-- Provided material follows --

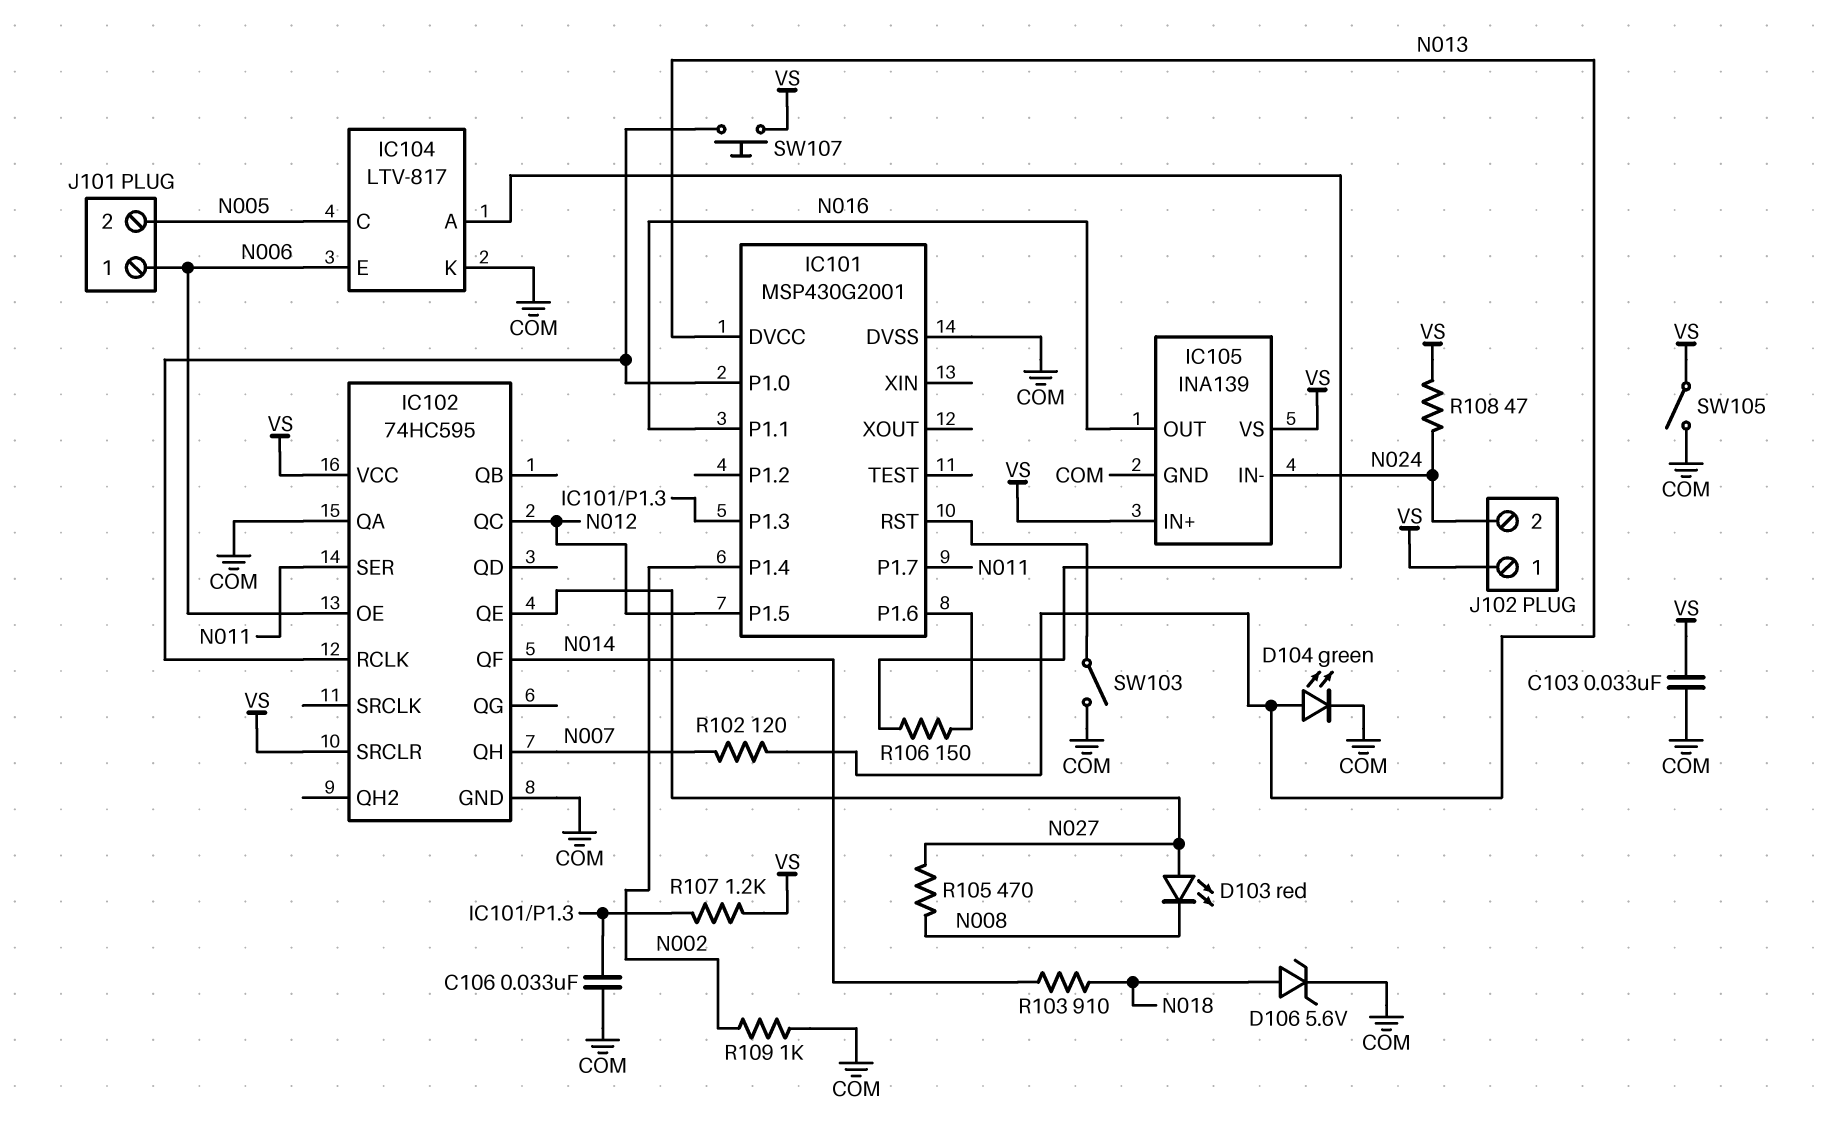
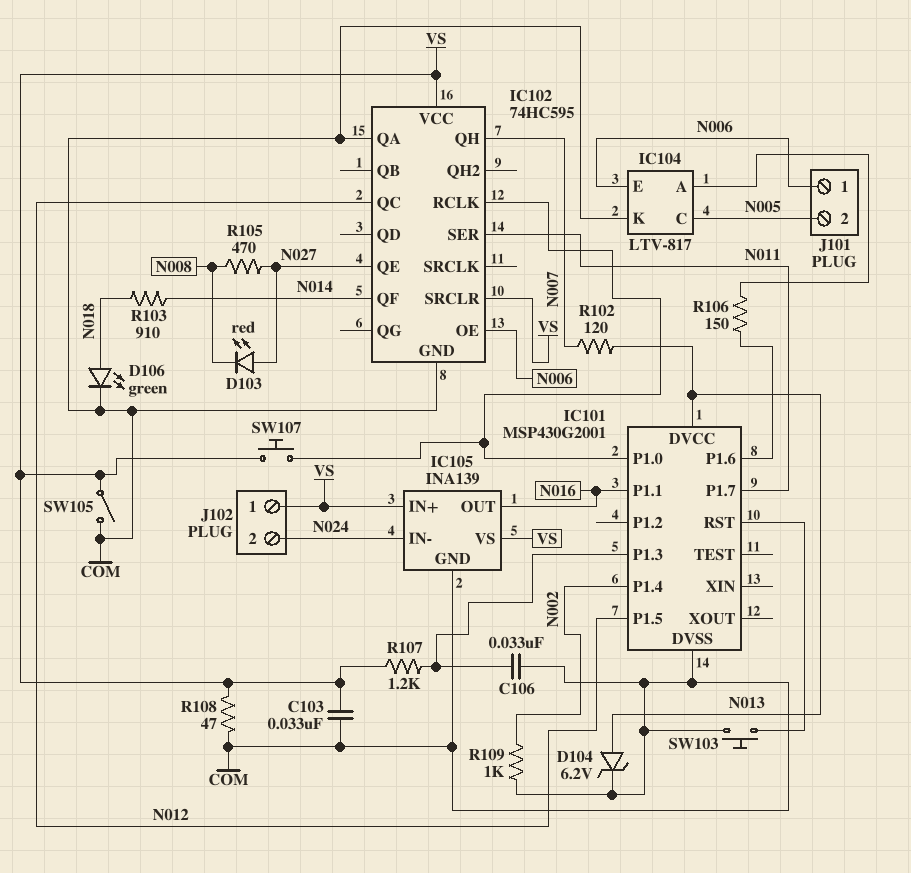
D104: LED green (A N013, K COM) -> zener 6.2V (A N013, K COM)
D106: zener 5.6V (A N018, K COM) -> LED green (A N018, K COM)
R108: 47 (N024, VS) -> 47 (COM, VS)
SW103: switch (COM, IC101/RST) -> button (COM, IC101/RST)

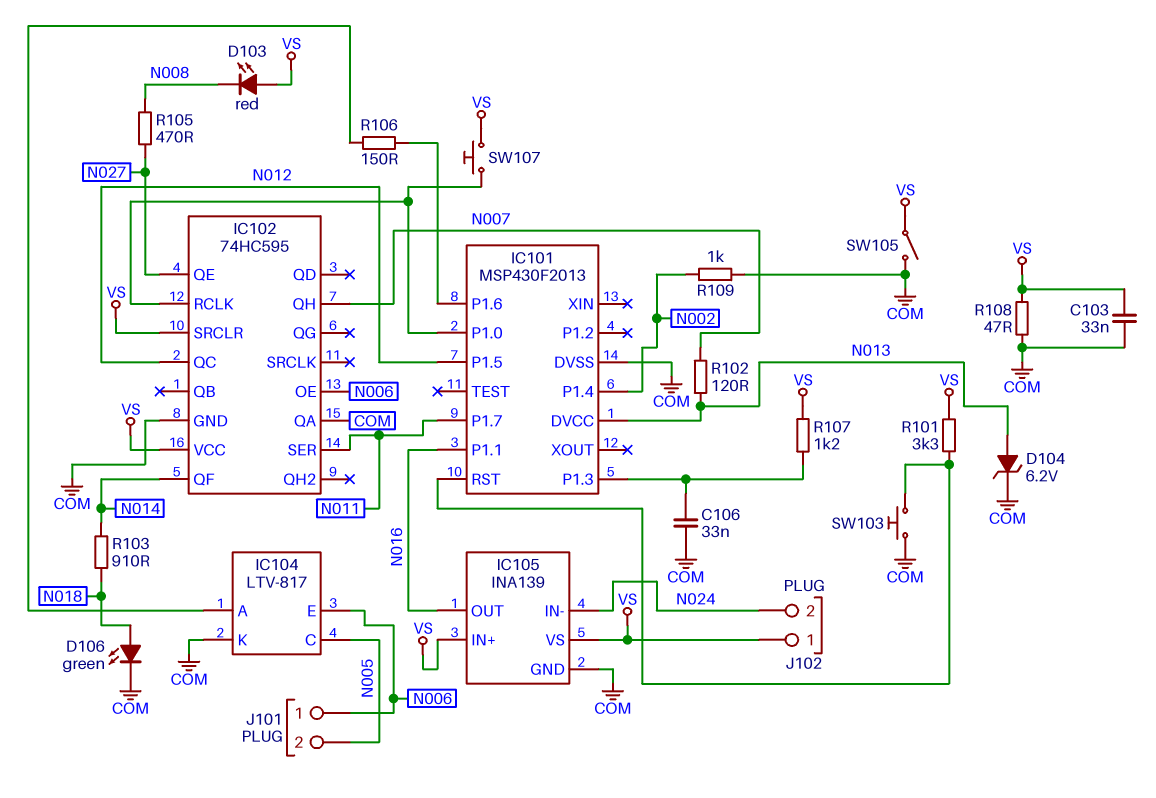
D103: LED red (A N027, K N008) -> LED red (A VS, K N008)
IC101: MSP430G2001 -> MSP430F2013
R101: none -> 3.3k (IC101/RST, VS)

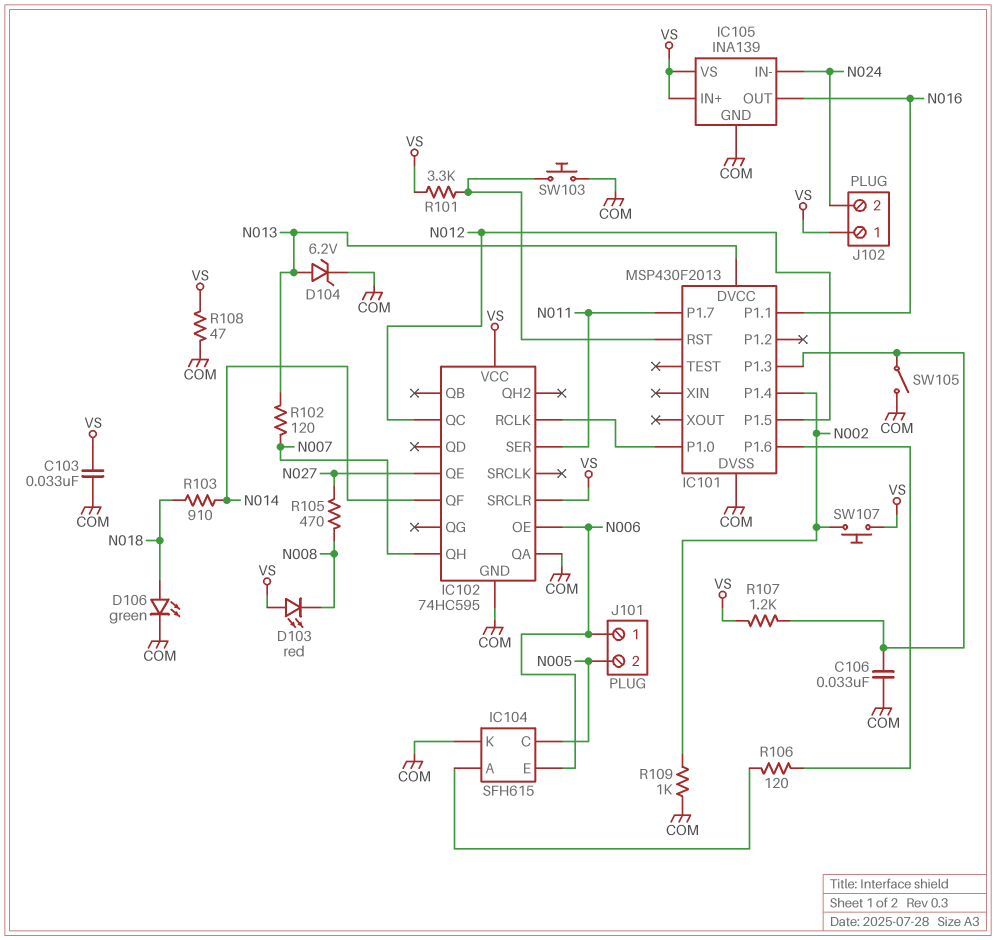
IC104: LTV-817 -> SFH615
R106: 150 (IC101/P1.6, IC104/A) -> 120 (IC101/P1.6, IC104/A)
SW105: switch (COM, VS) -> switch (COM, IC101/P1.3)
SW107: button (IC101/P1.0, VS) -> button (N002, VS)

-- Provided material concluded --

• _Exercise instructions_
Each record above is to be restated exactly, with its pictures removed from the copy.

• _Answer space_
D104: LED green (A N013, K COM) -> zener 6.2V (A N013, K COM)
D106: zener 5.6V (A N018, K COM) -> LED green (A N018, K COM)
R108: 47 (N024, VS) -> 47 (COM, VS)
SW103: switch (COM, IC101/RST) -> button (COM, IC101/RST)

D103: LED red (A N027, K N008) -> LED red (A VS, K N008)
IC101: MSP430G2001 -> MSP430F2013
R101: none -> 3.3k (IC101/RST, VS)

IC104: LTV-817 -> SFH615
R106: 150 (IC101/P1.6, IC104/A) -> 120 (IC101/P1.6, IC104/A)
SW105: switch (COM, VS) -> switch (COM, IC101/P1.3)
SW107: button (IC101/P1.0, VS) -> button (N002, VS)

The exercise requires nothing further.